**Material provided**.
--*--

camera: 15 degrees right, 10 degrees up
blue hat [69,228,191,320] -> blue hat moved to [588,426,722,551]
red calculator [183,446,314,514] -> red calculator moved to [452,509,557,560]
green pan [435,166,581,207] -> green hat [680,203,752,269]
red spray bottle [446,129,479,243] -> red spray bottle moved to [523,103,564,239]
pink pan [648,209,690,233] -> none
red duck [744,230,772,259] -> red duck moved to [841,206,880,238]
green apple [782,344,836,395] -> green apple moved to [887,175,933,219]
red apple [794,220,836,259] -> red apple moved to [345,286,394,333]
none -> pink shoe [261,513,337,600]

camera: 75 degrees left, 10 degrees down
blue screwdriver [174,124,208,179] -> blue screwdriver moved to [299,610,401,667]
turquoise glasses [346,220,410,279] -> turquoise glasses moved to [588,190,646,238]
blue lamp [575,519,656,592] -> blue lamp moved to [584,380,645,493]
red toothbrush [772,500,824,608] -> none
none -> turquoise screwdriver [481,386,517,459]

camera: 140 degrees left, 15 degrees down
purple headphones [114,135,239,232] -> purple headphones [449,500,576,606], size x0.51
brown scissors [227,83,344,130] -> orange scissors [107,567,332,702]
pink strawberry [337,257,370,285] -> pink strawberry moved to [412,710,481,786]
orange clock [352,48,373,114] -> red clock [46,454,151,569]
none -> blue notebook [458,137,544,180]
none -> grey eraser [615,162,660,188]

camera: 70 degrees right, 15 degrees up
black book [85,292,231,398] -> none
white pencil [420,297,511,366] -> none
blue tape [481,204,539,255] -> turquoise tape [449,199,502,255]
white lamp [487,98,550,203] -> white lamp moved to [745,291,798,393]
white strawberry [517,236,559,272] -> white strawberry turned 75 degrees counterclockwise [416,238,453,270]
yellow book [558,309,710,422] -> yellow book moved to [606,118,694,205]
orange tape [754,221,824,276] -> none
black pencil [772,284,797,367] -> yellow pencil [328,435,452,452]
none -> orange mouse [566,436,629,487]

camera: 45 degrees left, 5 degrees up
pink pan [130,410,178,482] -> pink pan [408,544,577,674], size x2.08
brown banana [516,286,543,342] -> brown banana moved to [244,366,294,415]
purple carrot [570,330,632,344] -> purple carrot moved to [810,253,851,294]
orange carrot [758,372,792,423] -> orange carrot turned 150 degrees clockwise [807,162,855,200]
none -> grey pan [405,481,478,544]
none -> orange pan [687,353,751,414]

--*--

**About this exercise**.
Show each line from the material above where the string "left" can be found.

**Response below**.
camera: 75 degrees left, 10 degrees down
camera: 140 degrees left, 15 degrees down
camera: 45 degrees left, 5 degrees up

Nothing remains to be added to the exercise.